Exercise
Every line in the records below between the one holding "green clock: 3 -> 2" and the one holding "black domino: 12 -> 13", inclusive, is to be set down exactly; all other lines are to be left out.

Data entries
_ _ _ _ _
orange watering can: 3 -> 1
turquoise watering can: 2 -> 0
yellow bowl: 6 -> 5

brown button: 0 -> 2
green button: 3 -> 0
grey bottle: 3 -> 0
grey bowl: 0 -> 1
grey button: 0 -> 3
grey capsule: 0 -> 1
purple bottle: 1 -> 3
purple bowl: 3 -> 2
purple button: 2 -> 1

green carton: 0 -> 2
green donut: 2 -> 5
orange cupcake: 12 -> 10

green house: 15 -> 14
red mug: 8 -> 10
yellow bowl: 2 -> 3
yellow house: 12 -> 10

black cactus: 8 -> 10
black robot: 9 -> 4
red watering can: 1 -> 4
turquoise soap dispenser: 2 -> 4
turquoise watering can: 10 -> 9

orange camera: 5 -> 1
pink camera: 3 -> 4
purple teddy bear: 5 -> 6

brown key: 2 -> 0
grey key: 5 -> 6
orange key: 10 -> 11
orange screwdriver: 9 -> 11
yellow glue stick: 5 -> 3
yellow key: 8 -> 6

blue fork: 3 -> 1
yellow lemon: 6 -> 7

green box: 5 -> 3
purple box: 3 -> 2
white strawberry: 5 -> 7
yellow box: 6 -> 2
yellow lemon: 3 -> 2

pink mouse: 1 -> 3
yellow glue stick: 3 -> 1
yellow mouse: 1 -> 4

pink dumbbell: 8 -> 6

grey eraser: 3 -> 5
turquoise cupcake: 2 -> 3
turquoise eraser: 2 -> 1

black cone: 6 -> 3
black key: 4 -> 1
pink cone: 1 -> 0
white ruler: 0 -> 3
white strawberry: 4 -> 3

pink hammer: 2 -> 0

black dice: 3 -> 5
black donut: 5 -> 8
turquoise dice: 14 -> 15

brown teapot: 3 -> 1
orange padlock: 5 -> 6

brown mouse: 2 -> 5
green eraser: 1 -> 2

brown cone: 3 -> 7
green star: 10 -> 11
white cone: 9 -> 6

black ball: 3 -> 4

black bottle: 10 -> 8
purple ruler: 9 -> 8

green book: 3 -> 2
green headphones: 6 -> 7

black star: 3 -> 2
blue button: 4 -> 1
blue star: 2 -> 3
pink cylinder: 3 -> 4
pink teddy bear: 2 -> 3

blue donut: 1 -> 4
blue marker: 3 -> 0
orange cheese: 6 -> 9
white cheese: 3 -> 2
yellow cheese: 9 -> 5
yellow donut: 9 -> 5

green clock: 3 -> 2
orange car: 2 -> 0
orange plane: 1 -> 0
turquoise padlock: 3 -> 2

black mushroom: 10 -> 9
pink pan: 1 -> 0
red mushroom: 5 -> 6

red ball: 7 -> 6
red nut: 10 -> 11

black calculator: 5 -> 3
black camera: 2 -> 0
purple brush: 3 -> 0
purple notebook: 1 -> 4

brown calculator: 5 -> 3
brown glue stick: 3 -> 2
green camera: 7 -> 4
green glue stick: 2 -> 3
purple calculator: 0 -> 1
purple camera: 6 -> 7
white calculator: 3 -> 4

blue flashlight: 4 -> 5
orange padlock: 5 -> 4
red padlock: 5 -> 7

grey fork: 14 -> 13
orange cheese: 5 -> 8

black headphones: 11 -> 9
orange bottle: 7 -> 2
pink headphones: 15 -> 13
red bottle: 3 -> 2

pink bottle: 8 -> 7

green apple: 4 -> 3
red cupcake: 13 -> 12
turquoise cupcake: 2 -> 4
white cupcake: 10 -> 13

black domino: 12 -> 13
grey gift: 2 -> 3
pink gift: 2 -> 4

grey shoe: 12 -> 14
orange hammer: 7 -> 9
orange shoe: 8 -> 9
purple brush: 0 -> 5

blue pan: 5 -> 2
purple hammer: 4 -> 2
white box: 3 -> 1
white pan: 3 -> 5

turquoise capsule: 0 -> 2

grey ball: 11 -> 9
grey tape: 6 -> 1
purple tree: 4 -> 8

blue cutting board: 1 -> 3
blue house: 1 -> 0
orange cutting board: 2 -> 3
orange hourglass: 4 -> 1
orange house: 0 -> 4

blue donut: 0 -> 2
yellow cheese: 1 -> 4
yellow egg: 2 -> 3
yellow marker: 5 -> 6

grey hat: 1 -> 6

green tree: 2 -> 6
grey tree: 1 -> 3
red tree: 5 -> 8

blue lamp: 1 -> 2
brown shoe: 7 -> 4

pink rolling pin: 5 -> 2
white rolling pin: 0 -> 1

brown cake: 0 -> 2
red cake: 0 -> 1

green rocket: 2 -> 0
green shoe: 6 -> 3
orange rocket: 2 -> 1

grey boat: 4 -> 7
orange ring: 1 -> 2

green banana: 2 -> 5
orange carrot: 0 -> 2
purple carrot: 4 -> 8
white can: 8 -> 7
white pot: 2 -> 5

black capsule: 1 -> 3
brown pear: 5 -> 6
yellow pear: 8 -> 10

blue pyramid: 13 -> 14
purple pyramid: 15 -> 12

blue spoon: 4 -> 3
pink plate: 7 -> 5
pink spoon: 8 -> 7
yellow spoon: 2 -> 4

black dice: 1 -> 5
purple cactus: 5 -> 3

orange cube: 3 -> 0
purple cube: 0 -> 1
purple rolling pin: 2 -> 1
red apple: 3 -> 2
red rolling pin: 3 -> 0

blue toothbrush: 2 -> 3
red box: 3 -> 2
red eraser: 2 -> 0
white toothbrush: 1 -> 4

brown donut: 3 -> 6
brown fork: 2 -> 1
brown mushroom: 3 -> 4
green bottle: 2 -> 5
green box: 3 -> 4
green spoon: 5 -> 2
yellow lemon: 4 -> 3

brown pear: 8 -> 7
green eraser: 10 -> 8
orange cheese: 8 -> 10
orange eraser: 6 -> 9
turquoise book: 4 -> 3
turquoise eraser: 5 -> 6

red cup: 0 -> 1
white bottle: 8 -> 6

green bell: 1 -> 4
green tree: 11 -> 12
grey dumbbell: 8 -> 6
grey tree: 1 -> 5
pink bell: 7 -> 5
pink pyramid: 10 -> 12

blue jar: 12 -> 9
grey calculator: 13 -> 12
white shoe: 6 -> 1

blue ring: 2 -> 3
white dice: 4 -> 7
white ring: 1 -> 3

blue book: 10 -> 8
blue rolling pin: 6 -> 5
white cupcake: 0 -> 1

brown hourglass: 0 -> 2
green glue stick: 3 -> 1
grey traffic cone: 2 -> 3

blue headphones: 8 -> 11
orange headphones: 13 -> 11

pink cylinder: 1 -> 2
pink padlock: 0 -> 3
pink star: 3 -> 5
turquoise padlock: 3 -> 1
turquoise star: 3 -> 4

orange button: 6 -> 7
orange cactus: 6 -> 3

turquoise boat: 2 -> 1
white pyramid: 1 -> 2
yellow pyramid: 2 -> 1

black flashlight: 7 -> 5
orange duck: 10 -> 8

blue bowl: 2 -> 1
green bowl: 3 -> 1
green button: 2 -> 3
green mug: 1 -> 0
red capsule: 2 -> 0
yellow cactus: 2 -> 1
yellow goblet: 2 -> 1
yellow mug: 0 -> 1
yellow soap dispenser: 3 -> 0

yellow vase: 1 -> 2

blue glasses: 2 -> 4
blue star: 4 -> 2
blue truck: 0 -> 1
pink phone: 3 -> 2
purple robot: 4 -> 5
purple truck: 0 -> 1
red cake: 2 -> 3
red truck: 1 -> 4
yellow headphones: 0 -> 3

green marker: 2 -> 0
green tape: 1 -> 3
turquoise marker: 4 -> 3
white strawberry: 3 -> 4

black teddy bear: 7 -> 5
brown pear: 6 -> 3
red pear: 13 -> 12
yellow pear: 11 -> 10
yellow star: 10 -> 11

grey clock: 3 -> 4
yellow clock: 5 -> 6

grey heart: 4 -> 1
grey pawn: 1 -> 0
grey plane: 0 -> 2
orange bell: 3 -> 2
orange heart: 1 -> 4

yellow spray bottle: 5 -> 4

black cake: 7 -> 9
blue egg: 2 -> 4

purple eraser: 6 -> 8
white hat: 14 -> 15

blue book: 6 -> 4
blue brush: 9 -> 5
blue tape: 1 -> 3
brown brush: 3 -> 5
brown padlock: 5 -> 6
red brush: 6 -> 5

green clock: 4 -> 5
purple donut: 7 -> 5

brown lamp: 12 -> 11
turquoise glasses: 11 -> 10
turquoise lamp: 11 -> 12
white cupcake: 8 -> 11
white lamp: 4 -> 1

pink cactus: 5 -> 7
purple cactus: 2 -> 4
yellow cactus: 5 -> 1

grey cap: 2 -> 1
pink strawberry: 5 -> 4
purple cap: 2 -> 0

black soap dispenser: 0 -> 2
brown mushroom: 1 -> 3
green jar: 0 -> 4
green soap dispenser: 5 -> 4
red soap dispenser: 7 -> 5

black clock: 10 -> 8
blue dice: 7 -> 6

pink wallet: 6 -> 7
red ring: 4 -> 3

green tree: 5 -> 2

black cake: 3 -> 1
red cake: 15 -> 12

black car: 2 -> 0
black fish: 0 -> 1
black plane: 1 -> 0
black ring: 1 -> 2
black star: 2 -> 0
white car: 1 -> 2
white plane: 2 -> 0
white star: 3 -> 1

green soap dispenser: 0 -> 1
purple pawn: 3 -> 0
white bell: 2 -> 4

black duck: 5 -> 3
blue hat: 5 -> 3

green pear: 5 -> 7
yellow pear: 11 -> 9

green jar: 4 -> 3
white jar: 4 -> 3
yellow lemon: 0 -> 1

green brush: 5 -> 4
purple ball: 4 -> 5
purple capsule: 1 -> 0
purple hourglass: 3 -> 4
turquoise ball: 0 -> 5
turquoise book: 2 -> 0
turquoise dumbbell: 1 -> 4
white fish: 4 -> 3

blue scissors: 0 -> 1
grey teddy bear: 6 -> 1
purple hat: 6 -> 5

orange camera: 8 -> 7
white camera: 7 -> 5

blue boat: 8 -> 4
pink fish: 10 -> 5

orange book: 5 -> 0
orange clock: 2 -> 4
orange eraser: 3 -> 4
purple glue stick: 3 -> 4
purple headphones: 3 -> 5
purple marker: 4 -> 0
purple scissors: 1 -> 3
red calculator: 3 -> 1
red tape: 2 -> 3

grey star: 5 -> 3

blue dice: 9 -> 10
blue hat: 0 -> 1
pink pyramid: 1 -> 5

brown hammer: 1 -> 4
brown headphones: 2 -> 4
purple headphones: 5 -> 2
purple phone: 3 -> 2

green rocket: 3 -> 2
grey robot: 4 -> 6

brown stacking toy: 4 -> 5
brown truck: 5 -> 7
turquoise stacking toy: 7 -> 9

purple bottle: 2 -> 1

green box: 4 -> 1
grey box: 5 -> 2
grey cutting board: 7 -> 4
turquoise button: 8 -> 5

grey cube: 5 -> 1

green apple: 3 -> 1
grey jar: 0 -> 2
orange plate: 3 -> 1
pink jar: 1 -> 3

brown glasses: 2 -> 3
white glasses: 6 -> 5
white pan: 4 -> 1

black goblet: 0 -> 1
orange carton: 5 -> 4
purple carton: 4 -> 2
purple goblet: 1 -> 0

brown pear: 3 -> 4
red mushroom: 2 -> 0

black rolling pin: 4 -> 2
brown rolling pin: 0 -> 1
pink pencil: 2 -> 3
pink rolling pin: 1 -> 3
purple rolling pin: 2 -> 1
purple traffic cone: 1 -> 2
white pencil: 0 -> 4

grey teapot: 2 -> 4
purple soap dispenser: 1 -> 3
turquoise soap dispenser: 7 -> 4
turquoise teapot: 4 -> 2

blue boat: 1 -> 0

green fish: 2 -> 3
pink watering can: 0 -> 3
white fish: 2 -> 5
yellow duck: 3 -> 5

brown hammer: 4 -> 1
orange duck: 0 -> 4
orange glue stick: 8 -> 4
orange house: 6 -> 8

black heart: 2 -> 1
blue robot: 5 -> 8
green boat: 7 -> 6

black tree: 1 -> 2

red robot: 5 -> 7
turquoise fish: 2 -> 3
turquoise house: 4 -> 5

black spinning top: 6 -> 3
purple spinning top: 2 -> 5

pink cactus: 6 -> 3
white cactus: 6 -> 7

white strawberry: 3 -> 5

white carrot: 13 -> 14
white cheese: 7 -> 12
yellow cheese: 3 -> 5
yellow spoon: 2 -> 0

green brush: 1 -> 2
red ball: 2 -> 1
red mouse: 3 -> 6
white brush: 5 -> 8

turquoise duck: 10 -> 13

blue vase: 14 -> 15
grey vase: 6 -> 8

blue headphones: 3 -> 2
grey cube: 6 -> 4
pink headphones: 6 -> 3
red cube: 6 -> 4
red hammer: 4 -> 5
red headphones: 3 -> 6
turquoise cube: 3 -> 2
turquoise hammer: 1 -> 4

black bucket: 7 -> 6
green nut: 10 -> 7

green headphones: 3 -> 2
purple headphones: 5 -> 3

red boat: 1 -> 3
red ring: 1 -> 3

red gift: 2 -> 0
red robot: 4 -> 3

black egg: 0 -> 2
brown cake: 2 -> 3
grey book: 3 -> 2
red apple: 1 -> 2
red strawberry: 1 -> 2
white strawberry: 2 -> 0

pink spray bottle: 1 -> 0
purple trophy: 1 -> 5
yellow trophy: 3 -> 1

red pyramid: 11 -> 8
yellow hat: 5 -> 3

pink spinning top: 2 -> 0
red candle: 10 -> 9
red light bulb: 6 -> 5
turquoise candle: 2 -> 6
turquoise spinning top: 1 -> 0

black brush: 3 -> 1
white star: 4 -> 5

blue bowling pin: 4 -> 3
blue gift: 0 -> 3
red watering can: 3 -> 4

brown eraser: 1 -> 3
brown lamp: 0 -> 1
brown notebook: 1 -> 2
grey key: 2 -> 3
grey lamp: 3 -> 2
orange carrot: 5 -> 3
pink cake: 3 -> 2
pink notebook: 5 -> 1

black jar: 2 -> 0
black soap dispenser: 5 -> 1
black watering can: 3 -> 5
_ _ _ _ _
Response
green clock: 3 -> 2
orange car: 2 -> 0
orange plane: 1 -> 0
turquoise padlock: 3 -> 2

black mushroom: 10 -> 9
pink pan: 1 -> 0
red mushroom: 5 -> 6

red ball: 7 -> 6
red nut: 10 -> 11

black calculator: 5 -> 3
black camera: 2 -> 0
purple brush: 3 -> 0
purple notebook: 1 -> 4

brown calculator: 5 -> 3
brown glue stick: 3 -> 2
green camera: 7 -> 4
green glue stick: 2 -> 3
purple calculator: 0 -> 1
purple camera: 6 -> 7
white calculator: 3 -> 4

blue flashlight: 4 -> 5
orange padlock: 5 -> 4
red padlock: 5 -> 7

grey fork: 14 -> 13
orange cheese: 5 -> 8

black headphones: 11 -> 9
orange bottle: 7 -> 2
pink headphones: 15 -> 13
red bottle: 3 -> 2

pink bottle: 8 -> 7

green apple: 4 -> 3
red cupcake: 13 -> 12
turquoise cupcake: 2 -> 4
white cupcake: 10 -> 13

black domino: 12 -> 13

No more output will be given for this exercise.